#### What is needed:
Within the records, which lines hold the string "DGND"? Report each one by copying it.
[[ Supplied data, beginning ]]
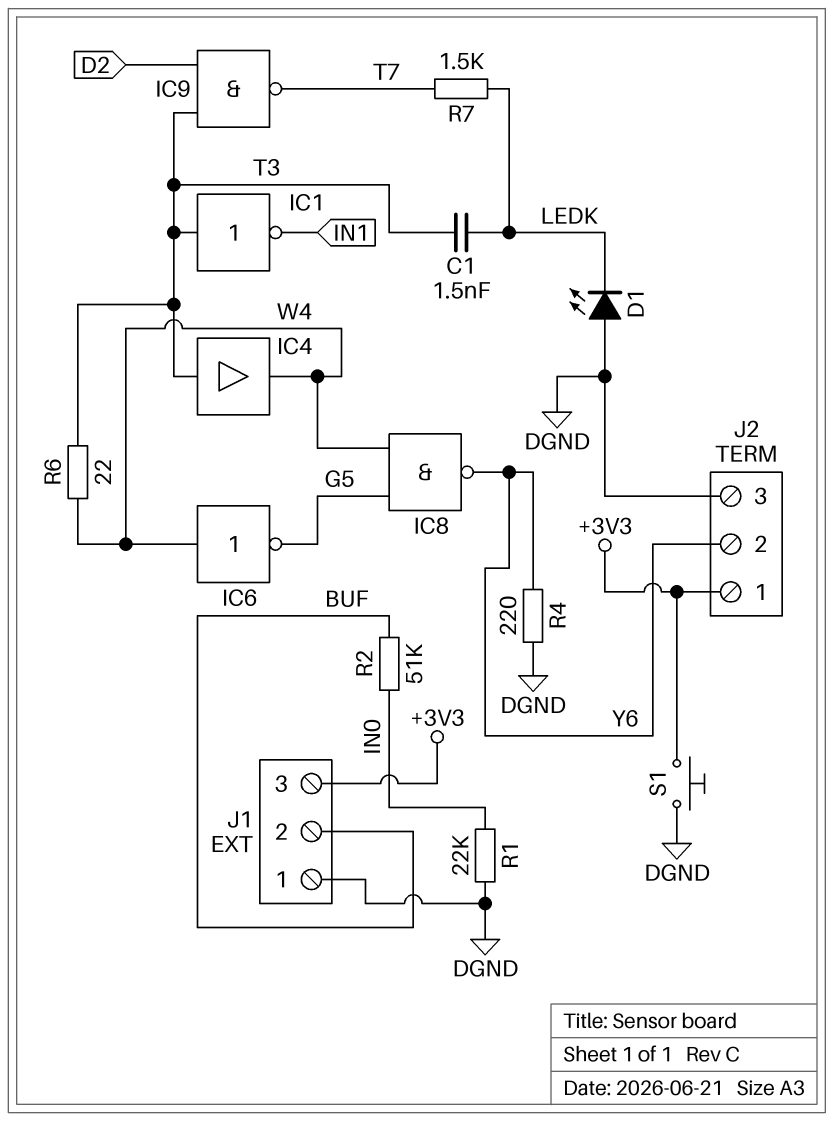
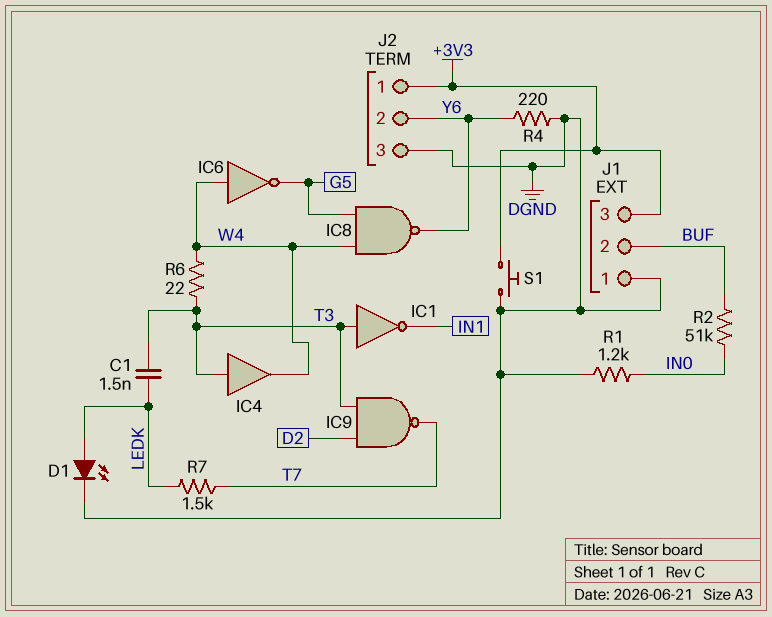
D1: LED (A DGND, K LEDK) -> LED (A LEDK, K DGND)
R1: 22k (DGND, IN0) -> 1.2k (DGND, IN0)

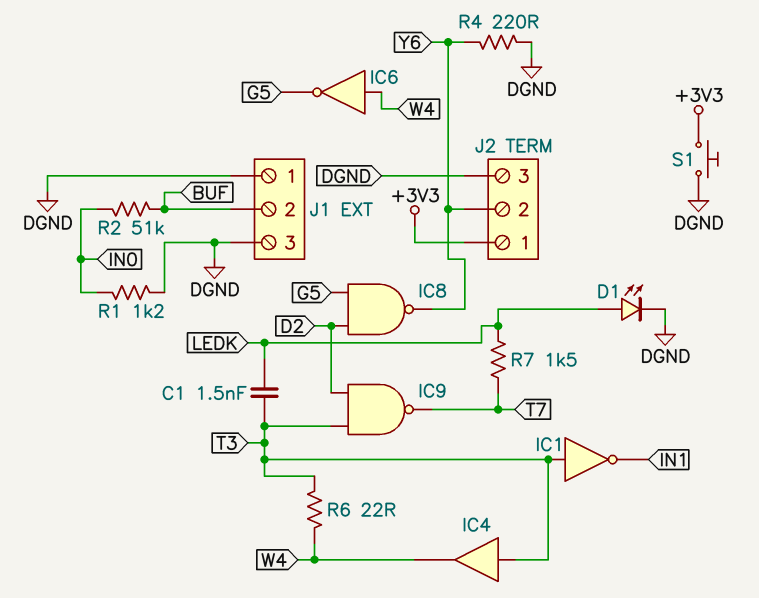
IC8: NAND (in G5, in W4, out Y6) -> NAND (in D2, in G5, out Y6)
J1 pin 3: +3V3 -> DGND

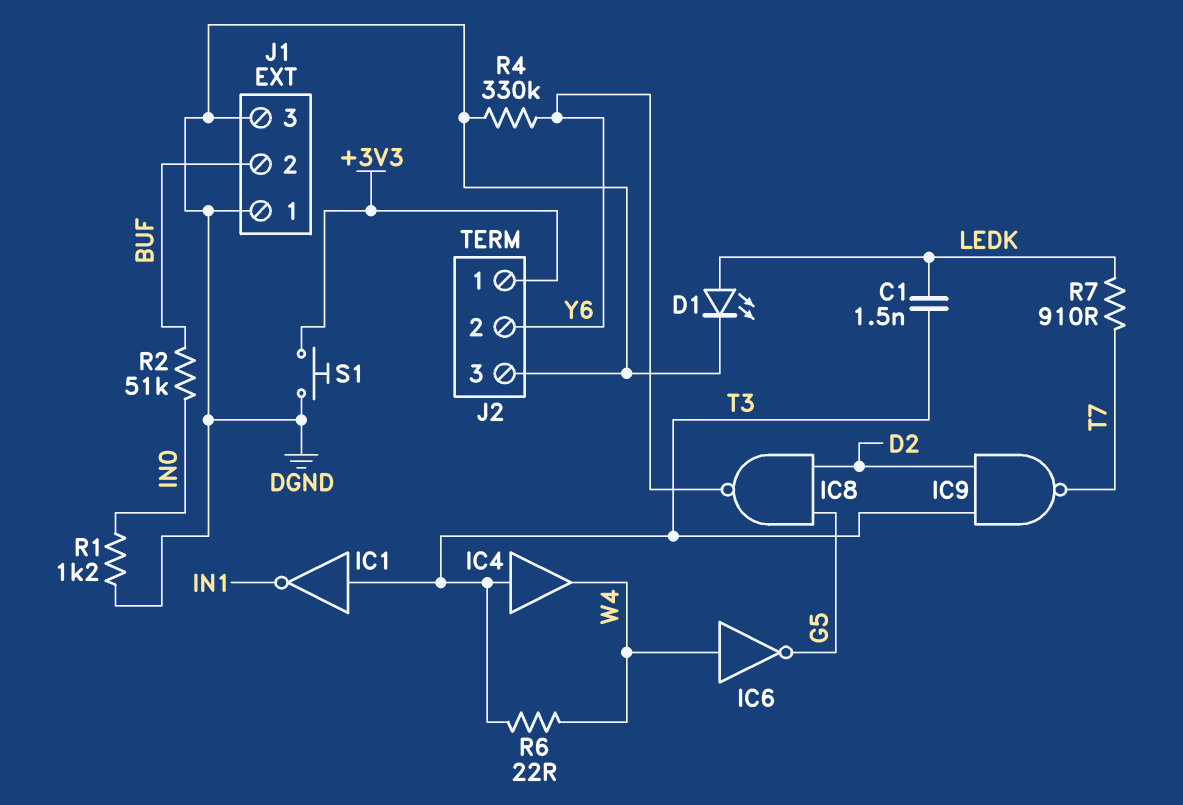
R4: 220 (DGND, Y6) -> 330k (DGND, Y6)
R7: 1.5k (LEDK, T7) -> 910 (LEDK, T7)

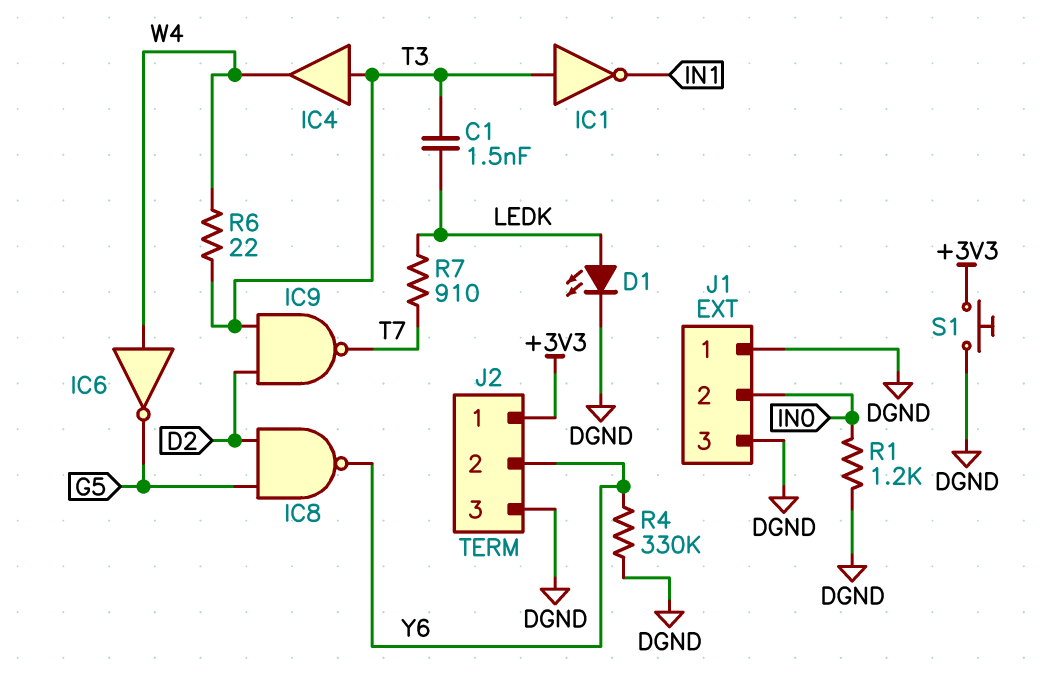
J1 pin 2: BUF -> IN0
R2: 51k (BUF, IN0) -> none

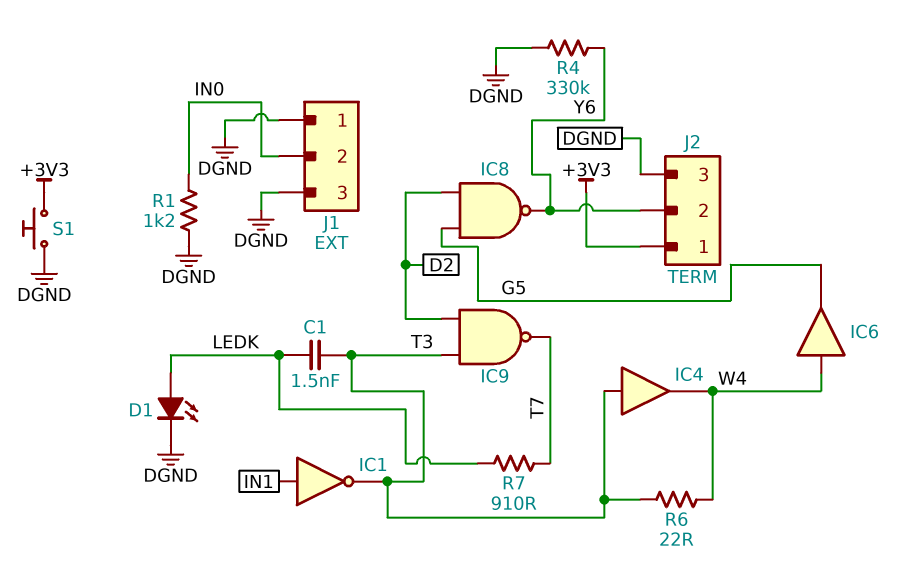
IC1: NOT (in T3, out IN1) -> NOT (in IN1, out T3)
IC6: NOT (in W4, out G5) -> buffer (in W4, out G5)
[[ Supplied data, end ]]
#### Response box:
D1: LED (A DGND, K LEDK) -> LED (A LEDK, K DGND)
R1: 22k (DGND, IN0) -> 1.2k (DGND, IN0)
J1 pin 3: +3V3 -> DGND
R4: 220 (DGND, Y6) -> 330k (DGND, Y6)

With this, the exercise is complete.